For the data below, please report each line where the word "switch" is found.

[Data extracted from a collection]
○ ○ ○ ○ ○

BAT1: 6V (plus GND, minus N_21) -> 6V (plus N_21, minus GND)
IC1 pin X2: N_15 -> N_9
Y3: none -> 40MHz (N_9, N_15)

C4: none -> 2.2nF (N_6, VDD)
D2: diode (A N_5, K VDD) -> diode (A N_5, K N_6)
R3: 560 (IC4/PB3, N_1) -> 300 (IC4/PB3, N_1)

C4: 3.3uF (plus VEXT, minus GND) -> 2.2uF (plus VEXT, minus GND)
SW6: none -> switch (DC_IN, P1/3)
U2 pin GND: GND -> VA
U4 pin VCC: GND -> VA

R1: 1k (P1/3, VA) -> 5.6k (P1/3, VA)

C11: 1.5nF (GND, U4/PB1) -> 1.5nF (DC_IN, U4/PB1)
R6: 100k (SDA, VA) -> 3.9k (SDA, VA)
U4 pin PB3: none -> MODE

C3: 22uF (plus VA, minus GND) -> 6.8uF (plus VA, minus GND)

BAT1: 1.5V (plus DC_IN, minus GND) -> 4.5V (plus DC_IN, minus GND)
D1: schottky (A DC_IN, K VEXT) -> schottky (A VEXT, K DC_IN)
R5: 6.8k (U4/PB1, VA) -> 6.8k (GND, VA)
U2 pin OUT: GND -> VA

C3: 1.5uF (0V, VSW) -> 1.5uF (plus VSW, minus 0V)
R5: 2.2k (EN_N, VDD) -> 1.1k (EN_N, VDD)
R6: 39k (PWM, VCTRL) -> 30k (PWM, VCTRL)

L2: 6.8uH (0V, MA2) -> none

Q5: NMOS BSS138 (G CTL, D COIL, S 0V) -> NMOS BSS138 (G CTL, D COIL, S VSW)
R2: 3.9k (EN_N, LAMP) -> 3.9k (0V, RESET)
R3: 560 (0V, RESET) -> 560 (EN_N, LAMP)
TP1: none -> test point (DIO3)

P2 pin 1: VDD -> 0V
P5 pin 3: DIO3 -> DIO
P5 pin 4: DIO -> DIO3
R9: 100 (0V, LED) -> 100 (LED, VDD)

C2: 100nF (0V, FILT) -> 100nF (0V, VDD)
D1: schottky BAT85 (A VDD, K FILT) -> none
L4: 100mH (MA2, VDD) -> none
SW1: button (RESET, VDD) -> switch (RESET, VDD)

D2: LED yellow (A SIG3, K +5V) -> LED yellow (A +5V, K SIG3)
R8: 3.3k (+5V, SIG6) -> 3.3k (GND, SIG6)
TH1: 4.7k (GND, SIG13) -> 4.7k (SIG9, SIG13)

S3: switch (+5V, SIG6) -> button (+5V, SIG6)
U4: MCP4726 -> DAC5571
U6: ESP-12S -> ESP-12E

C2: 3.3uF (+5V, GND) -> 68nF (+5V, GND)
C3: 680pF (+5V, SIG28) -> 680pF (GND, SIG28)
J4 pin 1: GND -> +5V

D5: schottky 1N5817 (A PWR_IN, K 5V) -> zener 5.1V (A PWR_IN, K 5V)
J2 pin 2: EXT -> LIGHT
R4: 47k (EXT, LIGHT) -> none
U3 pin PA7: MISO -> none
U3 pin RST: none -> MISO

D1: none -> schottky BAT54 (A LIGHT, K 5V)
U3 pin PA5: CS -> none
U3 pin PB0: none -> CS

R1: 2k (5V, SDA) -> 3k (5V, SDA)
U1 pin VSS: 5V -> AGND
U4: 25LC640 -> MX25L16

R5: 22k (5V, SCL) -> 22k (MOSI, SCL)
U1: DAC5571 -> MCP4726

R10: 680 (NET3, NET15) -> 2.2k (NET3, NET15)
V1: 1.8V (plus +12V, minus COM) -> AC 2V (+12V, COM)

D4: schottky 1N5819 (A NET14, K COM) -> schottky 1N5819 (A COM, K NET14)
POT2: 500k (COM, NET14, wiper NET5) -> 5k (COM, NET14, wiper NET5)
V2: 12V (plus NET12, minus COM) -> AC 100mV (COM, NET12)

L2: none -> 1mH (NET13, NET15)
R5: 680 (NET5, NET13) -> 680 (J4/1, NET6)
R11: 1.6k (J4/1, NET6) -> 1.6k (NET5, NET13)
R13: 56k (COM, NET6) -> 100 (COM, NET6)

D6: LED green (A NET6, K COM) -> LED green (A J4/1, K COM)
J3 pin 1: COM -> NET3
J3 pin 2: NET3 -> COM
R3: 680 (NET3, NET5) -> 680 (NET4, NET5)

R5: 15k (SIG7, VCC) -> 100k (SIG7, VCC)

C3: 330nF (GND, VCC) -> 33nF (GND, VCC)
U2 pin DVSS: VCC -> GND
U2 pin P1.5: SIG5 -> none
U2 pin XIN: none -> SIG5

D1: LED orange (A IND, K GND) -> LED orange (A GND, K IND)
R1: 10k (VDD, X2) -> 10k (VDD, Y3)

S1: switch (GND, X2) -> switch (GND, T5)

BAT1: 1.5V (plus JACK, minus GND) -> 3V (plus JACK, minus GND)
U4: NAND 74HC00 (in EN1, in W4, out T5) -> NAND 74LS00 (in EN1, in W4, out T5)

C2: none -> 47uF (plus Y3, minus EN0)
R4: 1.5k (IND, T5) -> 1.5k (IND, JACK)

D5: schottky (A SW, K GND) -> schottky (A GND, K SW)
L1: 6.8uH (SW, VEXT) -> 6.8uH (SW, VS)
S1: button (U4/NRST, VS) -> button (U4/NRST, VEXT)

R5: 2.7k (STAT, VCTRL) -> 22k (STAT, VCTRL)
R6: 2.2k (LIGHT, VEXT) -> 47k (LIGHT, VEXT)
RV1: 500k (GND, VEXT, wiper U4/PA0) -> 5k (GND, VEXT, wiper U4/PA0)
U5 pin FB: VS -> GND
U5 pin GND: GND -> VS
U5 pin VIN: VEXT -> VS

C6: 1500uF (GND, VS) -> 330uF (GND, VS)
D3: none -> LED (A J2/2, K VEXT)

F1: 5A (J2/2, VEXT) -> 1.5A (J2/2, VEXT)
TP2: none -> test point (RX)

○ ○ ○ ○ ○

- **ANSWER SPACE**:
SW6: none -> switch (DC_IN, P1/3)
SW1: button (RESET, VDD) -> switch (RESET, VDD)
S3: switch (+5V, SIG6) -> button (+5V, SIG6)
S1: switch (GND, X2) -> switch (GND, T5)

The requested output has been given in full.